=== Task instructions ===
Word for word, restate all of the records.

Records Block Start

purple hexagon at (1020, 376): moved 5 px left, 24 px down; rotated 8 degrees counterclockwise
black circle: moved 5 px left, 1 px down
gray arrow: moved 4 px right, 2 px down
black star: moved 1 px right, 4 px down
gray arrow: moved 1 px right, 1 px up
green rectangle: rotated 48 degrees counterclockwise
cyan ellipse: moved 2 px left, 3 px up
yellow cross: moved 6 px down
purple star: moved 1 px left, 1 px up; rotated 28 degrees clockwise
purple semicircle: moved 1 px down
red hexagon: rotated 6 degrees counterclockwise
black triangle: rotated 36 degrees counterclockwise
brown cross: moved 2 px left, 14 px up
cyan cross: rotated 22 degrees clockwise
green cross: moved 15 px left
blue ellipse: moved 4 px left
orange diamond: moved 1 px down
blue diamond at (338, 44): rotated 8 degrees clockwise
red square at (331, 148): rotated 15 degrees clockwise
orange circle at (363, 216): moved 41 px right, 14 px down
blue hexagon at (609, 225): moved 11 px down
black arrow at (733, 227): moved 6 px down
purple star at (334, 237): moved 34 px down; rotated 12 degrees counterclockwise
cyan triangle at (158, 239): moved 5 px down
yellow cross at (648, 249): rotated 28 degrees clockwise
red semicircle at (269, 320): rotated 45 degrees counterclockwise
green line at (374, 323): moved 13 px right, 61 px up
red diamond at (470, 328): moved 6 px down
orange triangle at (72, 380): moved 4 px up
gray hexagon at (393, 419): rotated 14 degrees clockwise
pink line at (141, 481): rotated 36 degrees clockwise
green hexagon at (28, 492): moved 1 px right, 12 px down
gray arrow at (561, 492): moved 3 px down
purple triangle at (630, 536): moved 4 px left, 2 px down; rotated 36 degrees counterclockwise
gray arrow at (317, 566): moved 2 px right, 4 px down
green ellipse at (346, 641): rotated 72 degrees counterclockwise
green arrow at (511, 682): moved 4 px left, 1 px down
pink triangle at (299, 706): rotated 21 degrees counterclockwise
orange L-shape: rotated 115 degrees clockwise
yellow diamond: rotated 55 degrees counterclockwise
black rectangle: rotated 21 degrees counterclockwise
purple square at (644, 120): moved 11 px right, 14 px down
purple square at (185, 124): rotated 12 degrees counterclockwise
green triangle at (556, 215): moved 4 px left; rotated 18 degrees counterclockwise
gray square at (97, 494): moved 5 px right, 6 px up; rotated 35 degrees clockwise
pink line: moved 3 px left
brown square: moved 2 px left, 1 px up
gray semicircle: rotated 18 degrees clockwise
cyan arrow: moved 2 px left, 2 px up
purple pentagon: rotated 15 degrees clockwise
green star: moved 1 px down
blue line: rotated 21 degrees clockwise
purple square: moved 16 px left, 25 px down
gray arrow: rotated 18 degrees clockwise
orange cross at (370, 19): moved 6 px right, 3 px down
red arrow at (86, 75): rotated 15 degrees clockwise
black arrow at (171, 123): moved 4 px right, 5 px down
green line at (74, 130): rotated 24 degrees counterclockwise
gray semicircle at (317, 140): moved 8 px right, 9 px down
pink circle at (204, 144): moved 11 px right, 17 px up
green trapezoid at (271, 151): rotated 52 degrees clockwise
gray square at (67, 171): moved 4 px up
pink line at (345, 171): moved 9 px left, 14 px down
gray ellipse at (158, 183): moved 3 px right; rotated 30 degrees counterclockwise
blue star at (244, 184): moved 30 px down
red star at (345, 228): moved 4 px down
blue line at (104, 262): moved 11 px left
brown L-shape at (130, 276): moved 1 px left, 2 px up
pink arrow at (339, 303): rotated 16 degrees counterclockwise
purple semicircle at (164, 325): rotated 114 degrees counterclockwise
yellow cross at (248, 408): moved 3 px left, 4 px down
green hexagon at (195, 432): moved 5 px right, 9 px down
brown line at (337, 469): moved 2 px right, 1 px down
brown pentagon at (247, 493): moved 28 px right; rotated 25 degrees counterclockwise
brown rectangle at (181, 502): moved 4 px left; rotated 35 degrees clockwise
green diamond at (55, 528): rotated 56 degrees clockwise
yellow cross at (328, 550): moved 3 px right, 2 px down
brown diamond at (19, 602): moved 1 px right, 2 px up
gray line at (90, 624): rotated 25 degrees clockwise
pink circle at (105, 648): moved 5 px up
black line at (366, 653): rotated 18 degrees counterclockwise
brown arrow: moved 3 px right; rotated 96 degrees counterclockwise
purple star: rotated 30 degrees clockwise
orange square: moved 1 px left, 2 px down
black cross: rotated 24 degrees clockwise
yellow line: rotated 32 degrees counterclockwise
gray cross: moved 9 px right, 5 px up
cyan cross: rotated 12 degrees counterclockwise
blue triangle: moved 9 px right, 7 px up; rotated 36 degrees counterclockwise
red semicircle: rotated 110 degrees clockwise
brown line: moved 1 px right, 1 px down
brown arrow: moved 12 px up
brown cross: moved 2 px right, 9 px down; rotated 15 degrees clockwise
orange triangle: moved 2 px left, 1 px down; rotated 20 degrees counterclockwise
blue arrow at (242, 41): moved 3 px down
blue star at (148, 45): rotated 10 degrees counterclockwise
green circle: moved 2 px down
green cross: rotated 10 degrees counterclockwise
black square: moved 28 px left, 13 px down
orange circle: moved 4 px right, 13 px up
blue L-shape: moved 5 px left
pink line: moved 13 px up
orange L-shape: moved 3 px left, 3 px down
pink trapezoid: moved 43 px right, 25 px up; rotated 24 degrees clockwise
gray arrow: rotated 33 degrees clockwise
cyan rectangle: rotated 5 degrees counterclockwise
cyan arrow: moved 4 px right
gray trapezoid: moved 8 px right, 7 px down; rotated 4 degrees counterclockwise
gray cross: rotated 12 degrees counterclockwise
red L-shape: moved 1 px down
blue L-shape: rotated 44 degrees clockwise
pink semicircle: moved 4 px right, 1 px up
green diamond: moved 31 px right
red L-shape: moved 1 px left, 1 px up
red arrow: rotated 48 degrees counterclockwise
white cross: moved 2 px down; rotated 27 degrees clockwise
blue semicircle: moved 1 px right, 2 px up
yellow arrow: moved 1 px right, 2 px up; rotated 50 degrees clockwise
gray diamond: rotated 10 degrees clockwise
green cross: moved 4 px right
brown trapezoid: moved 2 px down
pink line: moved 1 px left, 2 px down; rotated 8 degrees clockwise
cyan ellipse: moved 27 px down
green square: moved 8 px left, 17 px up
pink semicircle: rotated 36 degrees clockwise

Records Block End

=== Output below ===
purple hexagon at (1020, 376): moved 5 px left, 24 px down; rotated 8 degrees counterclockwise
black circle: moved 5 px left, 1 px down
gray arrow: moved 4 px right, 2 px down
black star: moved 1 px right, 4 px down
gray arrow: moved 1 px right, 1 px up
green rectangle: rotated 48 degrees counterclockwise
cyan ellipse: moved 2 px left, 3 px up
yellow cross: moved 6 px down
purple star: moved 1 px left, 1 px up; rotated 28 degrees clockwise
purple semicircle: moved 1 px down
red hexagon: rotated 6 degrees counterclockwise
black triangle: rotated 36 degrees counterclockwise
brown cross: moved 2 px left, 14 px up
cyan cross: rotated 22 degrees clockwise
green cross: moved 15 px left
blue ellipse: moved 4 px left
orange diamond: moved 1 px down
blue diamond at (338, 44): rotated 8 degrees clockwise
red square at (331, 148): rotated 15 degrees clockwise
orange circle at (363, 216): moved 41 px right, 14 px down
blue hexagon at (609, 225): moved 11 px down
black arrow at (733, 227): moved 6 px down
purple star at (334, 237): moved 34 px down; rotated 12 degrees counterclockwise
cyan triangle at (158, 239): moved 5 px down
yellow cross at (648, 249): rotated 28 degrees clockwise
red semicircle at (269, 320): rotated 45 degrees counterclockwise
green line at (374, 323): moved 13 px right, 61 px up
red diamond at (470, 328): moved 6 px down
orange triangle at (72, 380): moved 4 px up
gray hexagon at (393, 419): rotated 14 degrees clockwise
pink line at (141, 481): rotated 36 degrees clockwise
green hexagon at (28, 492): moved 1 px right, 12 px down
gray arrow at (561, 492): moved 3 px down
purple triangle at (630, 536): moved 4 px left, 2 px down; rotated 36 degrees counterclockwise
gray arrow at (317, 566): moved 2 px right, 4 px down
green ellipse at (346, 641): rotated 72 degrees counterclockwise
green arrow at (511, 682): moved 4 px left, 1 px down
pink triangle at (299, 706): rotated 21 degrees counterclockwise
orange L-shape: rotated 115 degrees clockwise
yellow diamond: rotated 55 degrees counterclockwise
black rectangle: rotated 21 degrees counterclockwise
purple square at (644, 120): moved 11 px right, 14 px down
purple square at (185, 124): rotated 12 degrees counterclockwise
green triangle at (556, 215): moved 4 px left; rotated 18 degrees counterclockwise
gray square at (97, 494): moved 5 px right, 6 px up; rotated 35 degrees clockwise
pink line: moved 3 px left
brown square: moved 2 px left, 1 px up
gray semicircle: rotated 18 degrees clockwise
cyan arrow: moved 2 px left, 2 px up
purple pentagon: rotated 15 degrees clockwise
green star: moved 1 px down
blue line: rotated 21 degrees clockwise
purple square: moved 16 px left, 25 px down
gray arrow: rotated 18 degrees clockwise
orange cross at (370, 19): moved 6 px right, 3 px down
red arrow at (86, 75): rotated 15 degrees clockwise
black arrow at (171, 123): moved 4 px right, 5 px down
green line at (74, 130): rotated 24 degrees counterclockwise
gray semicircle at (317, 140): moved 8 px right, 9 px down
pink circle at (204, 144): moved 11 px right, 17 px up
green trapezoid at (271, 151): rotated 52 degrees clockwise
gray square at (67, 171): moved 4 px up
pink line at (345, 171): moved 9 px left, 14 px down
gray ellipse at (158, 183): moved 3 px right; rotated 30 degrees counterclockwise
blue star at (244, 184): moved 30 px down
red star at (345, 228): moved 4 px down
blue line at (104, 262): moved 11 px left
brown L-shape at (130, 276): moved 1 px left, 2 px up
pink arrow at (339, 303): rotated 16 degrees counterclockwise
purple semicircle at (164, 325): rotated 114 degrees counterclockwise
yellow cross at (248, 408): moved 3 px left, 4 px down
green hexagon at (195, 432): moved 5 px right, 9 px down
brown line at (337, 469): moved 2 px right, 1 px down
brown pentagon at (247, 493): moved 28 px right; rotated 25 degrees counterclockwise
brown rectangle at (181, 502): moved 4 px left; rotated 35 degrees clockwise
green diamond at (55, 528): rotated 56 degrees clockwise
yellow cross at (328, 550): moved 3 px right, 2 px down
brown diamond at (19, 602): moved 1 px right, 2 px up
gray line at (90, 624): rotated 25 degrees clockwise
pink circle at (105, 648): moved 5 px up
black line at (366, 653): rotated 18 degrees counterclockwise
brown arrow: moved 3 px right; rotated 96 degrees counterclockwise
purple star: rotated 30 degrees clockwise
orange square: moved 1 px left, 2 px down
black cross: rotated 24 degrees clockwise
yellow line: rotated 32 degrees counterclockwise
gray cross: moved 9 px right, 5 px up
cyan cross: rotated 12 degrees counterclockwise
blue triangle: moved 9 px right, 7 px up; rotated 36 degrees counterclockwise
red semicircle: rotated 110 degrees clockwise
brown line: moved 1 px right, 1 px down
brown arrow: moved 12 px up
brown cross: moved 2 px right, 9 px down; rotated 15 degrees clockwise
orange triangle: moved 2 px left, 1 px down; rotated 20 degrees counterclockwise
blue arrow at (242, 41): moved 3 px down
blue star at (148, 45): rotated 10 degrees counterclockwise
green circle: moved 2 px down
green cross: rotated 10 degrees counterclockwise
black square: moved 28 px left, 13 px down
orange circle: moved 4 px right, 13 px up
blue L-shape: moved 5 px left
pink line: moved 13 px up
orange L-shape: moved 3 px left, 3 px down
pink trapezoid: moved 43 px right, 25 px up; rotated 24 degrees clockwise
gray arrow: rotated 33 degrees clockwise
cyan rectangle: rotated 5 degrees counterclockwise
cyan arrow: moved 4 px right
gray trapezoid: moved 8 px right, 7 px down; rotated 4 degrees counterclockwise
gray cross: rotated 12 degrees counterclockwise
red L-shape: moved 1 px down
blue L-shape: rotated 44 degrees clockwise
pink semicircle: moved 4 px right, 1 px up
green diamond: moved 31 px right
red L-shape: moved 1 px left, 1 px up
red arrow: rotated 48 degrees counterclockwise
white cross: moved 2 px down; rotated 27 degrees clockwise
blue semicircle: moved 1 px right, 2 px up
yellow arrow: moved 1 px right, 2 px up; rotated 50 degrees clockwise
gray diamond: rotated 10 degrees clockwise
green cross: moved 4 px right
brown trapezoid: moved 2 px down
pink line: moved 1 px left, 2 px down; rotated 8 degrees clockwise
cyan ellipse: moved 27 px down
green square: moved 8 px left, 17 px up
pink semicircle: rotated 36 degrees clockwise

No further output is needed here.